= Source material =
──────
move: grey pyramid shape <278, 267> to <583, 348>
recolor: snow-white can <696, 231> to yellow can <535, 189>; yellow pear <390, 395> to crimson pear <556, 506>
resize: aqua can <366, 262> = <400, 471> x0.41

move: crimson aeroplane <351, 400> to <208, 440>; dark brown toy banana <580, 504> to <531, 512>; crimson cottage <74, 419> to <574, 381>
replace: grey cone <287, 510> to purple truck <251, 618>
──────
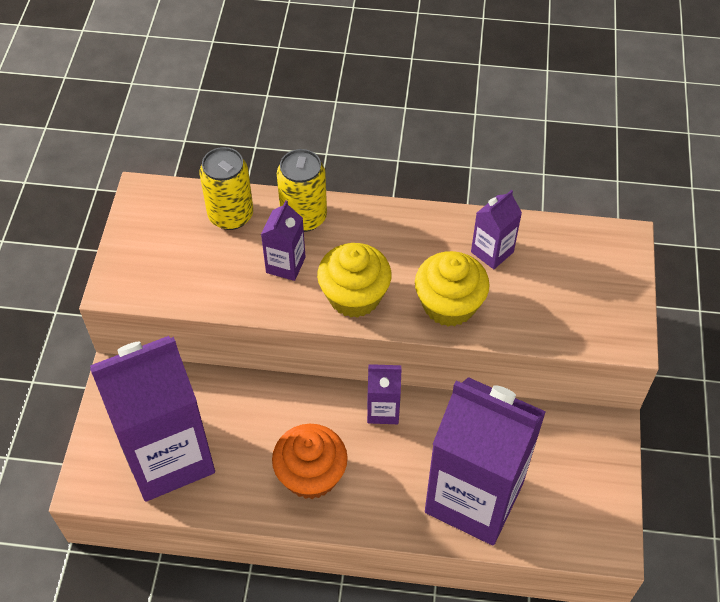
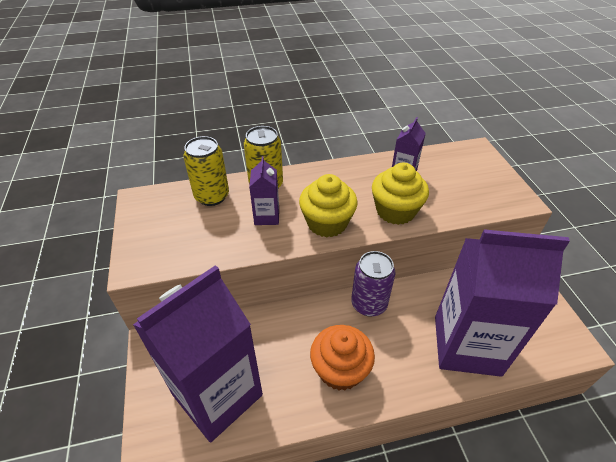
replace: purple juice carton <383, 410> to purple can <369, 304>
──────
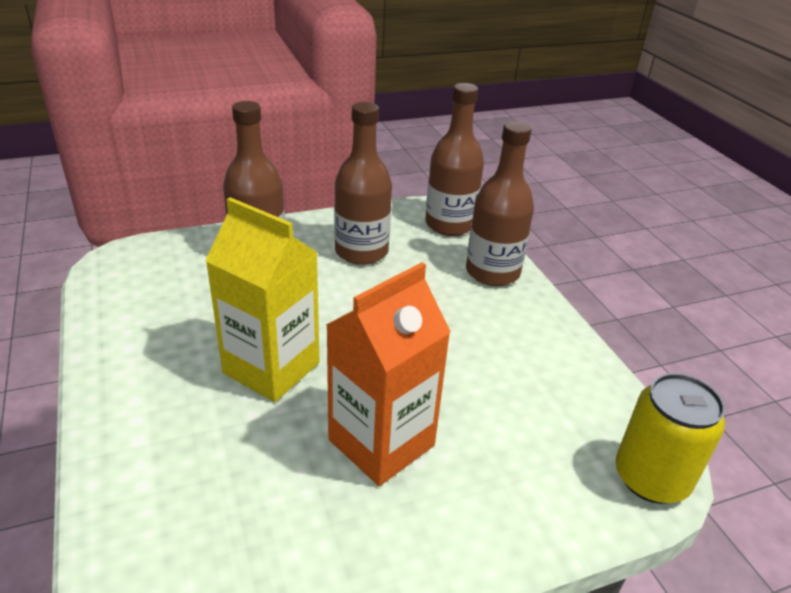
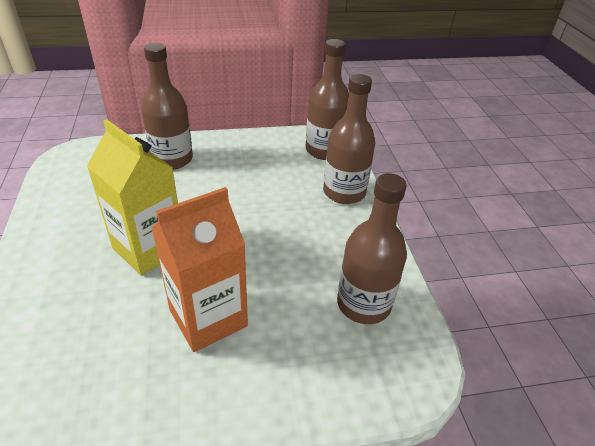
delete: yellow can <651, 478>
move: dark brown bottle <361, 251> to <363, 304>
──────
= What the task requires =
Return, unchanged, the run of lines above that opens with the line containing "move: grey pyramid" and closes with the line containing "recolor: snow-white can". Include both.

= Exercise solution =
move: grey pyramid shape <278, 267> to <583, 348>
recolor: snow-white can <696, 231> to yellow can <535, 189>; yellow pear <390, 395> to crimson pear <556, 506>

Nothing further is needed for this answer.